What is required: Print the listing exactly as it stands, and skip any pictures in it.

The data:
※ ※ ※
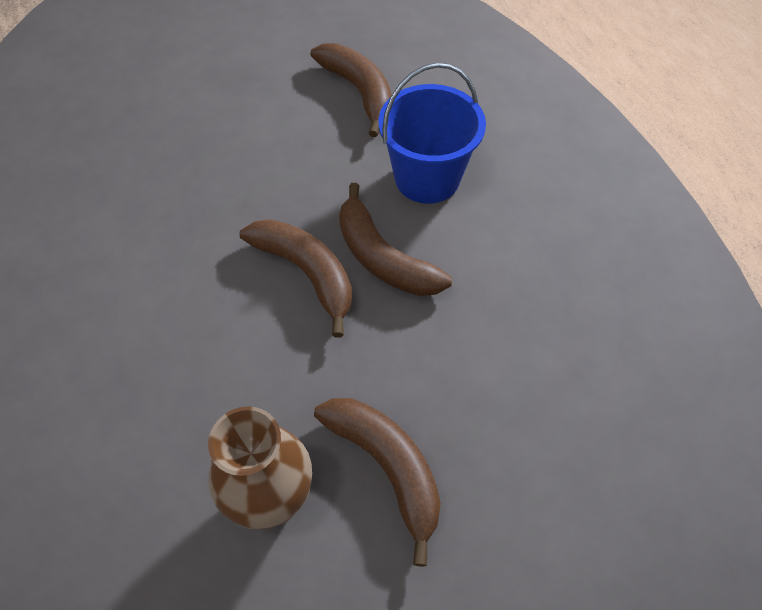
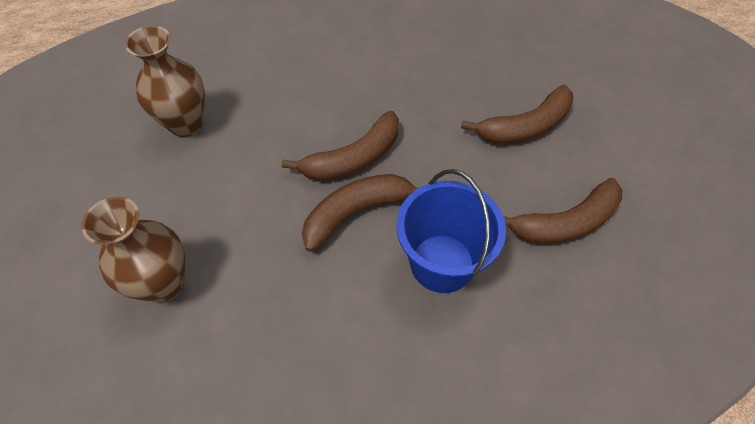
camera: 100 degrees right, 0 degrees up
(387, 467) = (178, 187): brown banana -> brown banana (525, 127)
(526, 434) = (164, 284): none -> brown vase

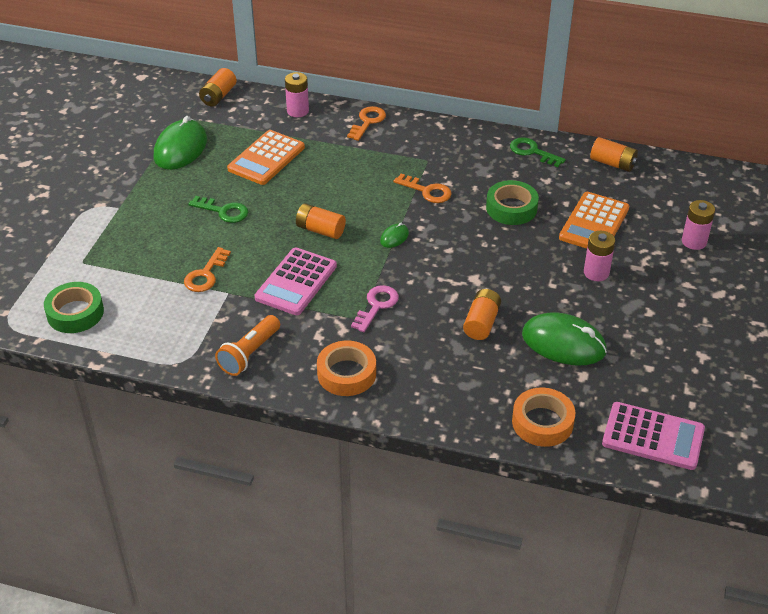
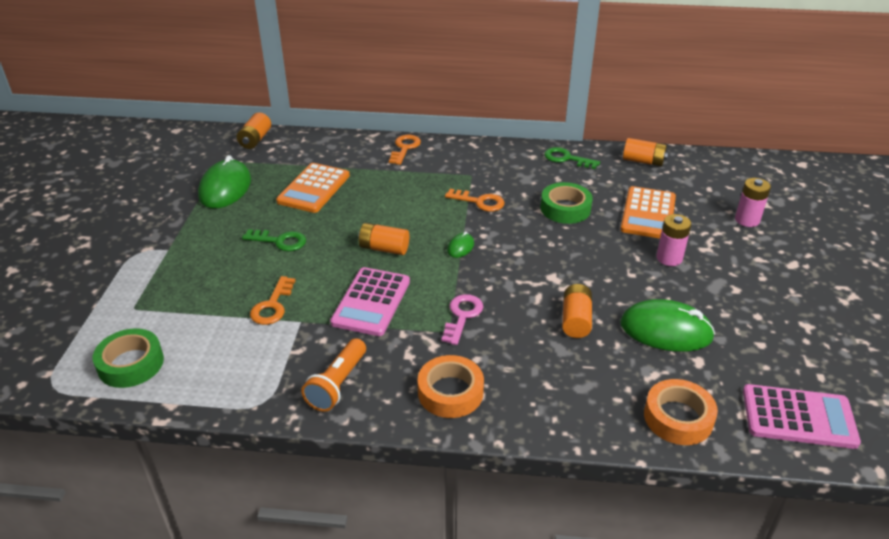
camera: 10 degrees left, 5 degrees down
(298, 111) = (335, 145): pink battery -> none

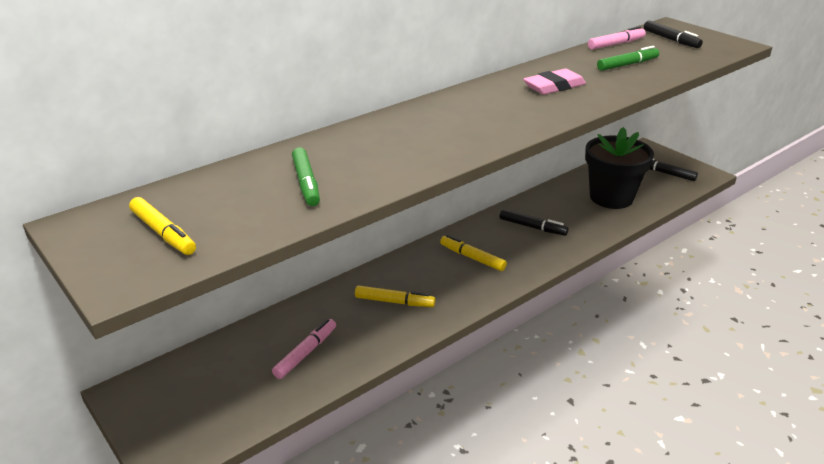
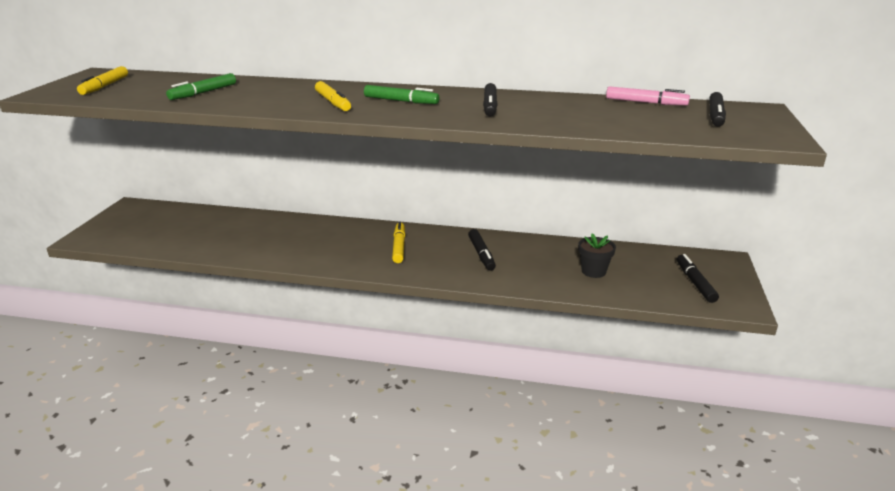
camera: 50 degrees right, 5 degrees down
(305, 353) = (215, 235): pink marker -> none
(394, 302) = (304, 241): yellow marker -> yellow marker (333, 102)
(554, 86) = (490, 106): pink eraser -> black marker
(611, 197) = (593, 271): black flower pot -> black flower pot, size x0.49
(627, 65) = (601, 115): green marker -> green marker (401, 101)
※ ※ ※
Response below:
camera: 100 degrees right, 0 degrees up
(387, 467) = (178, 187): brown banana -> brown banana (525, 127)
(526, 434) = (164, 284): none -> brown vase

camera: 10 degrees left, 5 degrees down
(298, 111) = (335, 145): pink battery -> none

camera: 50 degrees right, 5 degrees down
(305, 353) = (215, 235): pink marker -> none
(394, 302) = (304, 241): yellow marker -> yellow marker (333, 102)
(554, 86) = (490, 106): pink eraser -> black marker
(611, 197) = (593, 271): black flower pot -> black flower pot, size x0.49
(627, 65) = (601, 115): green marker -> green marker (401, 101)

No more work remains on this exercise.